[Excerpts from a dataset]
########

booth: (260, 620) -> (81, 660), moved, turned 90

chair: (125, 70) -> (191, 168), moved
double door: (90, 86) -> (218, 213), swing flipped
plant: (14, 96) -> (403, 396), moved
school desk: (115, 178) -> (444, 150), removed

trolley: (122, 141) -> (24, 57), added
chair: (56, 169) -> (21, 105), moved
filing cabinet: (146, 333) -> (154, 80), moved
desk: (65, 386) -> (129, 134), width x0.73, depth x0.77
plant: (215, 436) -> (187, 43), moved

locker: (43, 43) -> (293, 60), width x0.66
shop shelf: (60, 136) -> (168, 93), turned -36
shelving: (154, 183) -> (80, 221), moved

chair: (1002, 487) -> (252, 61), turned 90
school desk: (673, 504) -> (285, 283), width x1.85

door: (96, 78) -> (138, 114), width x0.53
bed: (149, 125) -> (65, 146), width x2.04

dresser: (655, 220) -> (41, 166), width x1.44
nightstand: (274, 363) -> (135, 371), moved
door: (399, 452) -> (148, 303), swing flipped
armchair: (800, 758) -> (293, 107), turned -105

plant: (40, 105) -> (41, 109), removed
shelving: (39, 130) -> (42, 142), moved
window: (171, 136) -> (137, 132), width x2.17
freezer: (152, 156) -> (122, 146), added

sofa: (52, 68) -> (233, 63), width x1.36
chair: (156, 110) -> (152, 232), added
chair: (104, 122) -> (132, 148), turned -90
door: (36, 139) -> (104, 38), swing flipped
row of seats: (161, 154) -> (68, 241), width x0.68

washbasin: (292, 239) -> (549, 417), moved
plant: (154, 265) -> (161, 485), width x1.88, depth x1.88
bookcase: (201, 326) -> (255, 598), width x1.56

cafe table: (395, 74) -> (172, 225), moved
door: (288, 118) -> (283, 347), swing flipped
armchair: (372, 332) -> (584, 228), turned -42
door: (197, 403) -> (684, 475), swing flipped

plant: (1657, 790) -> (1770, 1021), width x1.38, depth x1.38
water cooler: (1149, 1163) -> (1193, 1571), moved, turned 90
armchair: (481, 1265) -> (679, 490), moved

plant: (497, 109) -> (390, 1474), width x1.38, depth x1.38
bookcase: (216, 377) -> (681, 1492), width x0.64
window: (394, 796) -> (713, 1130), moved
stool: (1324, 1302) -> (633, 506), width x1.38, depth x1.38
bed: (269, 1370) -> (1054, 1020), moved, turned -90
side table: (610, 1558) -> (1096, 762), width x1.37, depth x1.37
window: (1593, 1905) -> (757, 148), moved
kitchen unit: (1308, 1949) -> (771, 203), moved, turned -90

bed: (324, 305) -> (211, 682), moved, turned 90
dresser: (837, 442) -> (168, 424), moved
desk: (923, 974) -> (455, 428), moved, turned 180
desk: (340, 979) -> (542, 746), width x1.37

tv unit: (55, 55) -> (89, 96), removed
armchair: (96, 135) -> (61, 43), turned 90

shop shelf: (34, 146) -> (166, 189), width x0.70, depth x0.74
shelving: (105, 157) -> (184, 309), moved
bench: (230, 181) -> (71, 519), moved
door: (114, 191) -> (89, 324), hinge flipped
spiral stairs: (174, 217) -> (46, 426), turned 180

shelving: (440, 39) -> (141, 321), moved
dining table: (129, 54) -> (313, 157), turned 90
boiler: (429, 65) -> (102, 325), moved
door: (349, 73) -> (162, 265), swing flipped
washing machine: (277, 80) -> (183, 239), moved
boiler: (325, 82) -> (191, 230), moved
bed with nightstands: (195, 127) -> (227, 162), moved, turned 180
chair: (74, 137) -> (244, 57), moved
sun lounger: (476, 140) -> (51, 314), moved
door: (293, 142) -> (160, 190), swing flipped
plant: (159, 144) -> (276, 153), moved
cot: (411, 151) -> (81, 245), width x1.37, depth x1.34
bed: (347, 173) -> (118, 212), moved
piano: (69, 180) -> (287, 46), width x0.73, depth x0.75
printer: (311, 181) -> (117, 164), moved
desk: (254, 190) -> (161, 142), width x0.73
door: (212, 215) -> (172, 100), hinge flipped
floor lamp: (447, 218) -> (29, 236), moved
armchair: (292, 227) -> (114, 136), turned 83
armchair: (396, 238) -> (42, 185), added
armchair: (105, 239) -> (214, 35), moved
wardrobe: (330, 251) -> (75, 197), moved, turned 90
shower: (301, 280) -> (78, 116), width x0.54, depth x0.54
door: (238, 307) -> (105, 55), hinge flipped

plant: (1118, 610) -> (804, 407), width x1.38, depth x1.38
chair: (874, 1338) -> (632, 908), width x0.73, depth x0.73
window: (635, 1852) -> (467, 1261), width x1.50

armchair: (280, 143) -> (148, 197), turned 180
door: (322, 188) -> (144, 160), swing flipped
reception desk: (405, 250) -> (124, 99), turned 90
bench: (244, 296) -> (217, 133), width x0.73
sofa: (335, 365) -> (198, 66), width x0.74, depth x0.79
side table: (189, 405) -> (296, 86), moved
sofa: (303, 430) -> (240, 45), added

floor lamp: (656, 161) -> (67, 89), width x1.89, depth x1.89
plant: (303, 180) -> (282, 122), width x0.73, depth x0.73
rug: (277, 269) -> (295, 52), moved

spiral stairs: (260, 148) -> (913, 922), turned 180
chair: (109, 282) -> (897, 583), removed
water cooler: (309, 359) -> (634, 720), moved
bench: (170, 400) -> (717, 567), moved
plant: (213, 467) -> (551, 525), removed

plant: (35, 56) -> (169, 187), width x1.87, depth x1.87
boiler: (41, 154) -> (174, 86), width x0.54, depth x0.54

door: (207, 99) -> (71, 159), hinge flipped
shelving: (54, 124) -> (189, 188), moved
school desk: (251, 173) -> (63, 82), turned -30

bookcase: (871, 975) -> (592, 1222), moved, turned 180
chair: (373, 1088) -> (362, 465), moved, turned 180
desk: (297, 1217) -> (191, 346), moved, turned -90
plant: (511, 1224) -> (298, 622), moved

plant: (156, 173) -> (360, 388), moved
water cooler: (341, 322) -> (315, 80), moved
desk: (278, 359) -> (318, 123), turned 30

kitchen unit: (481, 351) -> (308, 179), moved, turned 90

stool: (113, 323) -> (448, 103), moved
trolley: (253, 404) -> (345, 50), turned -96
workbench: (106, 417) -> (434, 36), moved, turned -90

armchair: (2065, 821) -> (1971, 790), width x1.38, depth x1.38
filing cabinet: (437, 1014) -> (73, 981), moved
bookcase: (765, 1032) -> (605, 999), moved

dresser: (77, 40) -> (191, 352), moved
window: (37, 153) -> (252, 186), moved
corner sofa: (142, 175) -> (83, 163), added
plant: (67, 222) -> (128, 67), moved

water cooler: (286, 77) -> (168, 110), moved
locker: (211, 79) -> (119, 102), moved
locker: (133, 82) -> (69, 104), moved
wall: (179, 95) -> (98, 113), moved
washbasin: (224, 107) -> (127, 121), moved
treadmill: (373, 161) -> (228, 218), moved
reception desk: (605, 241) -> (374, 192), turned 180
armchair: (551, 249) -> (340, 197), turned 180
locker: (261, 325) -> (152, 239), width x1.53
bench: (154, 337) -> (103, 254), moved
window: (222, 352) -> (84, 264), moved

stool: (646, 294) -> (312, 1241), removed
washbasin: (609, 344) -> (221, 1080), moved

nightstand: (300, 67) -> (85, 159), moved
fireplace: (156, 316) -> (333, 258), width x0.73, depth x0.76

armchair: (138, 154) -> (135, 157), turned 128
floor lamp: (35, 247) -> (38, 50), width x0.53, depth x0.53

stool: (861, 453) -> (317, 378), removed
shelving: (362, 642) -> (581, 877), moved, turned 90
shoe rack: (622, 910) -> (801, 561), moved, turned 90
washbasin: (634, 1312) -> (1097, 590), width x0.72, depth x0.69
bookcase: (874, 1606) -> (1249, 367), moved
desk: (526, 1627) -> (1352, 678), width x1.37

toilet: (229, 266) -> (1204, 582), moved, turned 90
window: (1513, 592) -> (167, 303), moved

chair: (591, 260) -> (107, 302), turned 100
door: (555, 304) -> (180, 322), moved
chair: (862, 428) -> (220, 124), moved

########

[Problem to solve]: From the records above, extract exactly and only the lines that begin at the line with "plant: (1657, 790)" and stop after the line with "door: (212, 215) -> (172, 100), hinge flipped".

[Written response]:
plant: (1657, 790) -> (1770, 1021), width x1.38, depth x1.38
water cooler: (1149, 1163) -> (1193, 1571), moved, turned 90
armchair: (481, 1265) -> (679, 490), moved

plant: (497, 109) -> (390, 1474), width x1.38, depth x1.38
bookcase: (216, 377) -> (681, 1492), width x0.64
window: (394, 796) -> (713, 1130), moved
stool: (1324, 1302) -> (633, 506), width x1.38, depth x1.38
bed: (269, 1370) -> (1054, 1020), moved, turned -90
side table: (610, 1558) -> (1096, 762), width x1.37, depth x1.37
window: (1593, 1905) -> (757, 148), moved
kitchen unit: (1308, 1949) -> (771, 203), moved, turned -90

bed: (324, 305) -> (211, 682), moved, turned 90
dresser: (837, 442) -> (168, 424), moved
desk: (923, 974) -> (455, 428), moved, turned 180
desk: (340, 979) -> (542, 746), width x1.37

tv unit: (55, 55) -> (89, 96), removed
armchair: (96, 135) -> (61, 43), turned 90

shop shelf: (34, 146) -> (166, 189), width x0.70, depth x0.74
shelving: (105, 157) -> (184, 309), moved
bench: (230, 181) -> (71, 519), moved
door: (114, 191) -> (89, 324), hinge flipped
spiral stairs: (174, 217) -> (46, 426), turned 180

shelving: (440, 39) -> (141, 321), moved
dining table: (129, 54) -> (313, 157), turned 90
boiler: (429, 65) -> (102, 325), moved
door: (349, 73) -> (162, 265), swing flipped
washing machine: (277, 80) -> (183, 239), moved
boiler: (325, 82) -> (191, 230), moved
bed with nightstands: (195, 127) -> (227, 162), moved, turned 180
chair: (74, 137) -> (244, 57), moved
sun lounger: (476, 140) -> (51, 314), moved
door: (293, 142) -> (160, 190), swing flipped
plant: (159, 144) -> (276, 153), moved
cot: (411, 151) -> (81, 245), width x1.37, depth x1.34
bed: (347, 173) -> (118, 212), moved
piano: (69, 180) -> (287, 46), width x0.73, depth x0.75
printer: (311, 181) -> (117, 164), moved
desk: (254, 190) -> (161, 142), width x0.73
door: (212, 215) -> (172, 100), hinge flipped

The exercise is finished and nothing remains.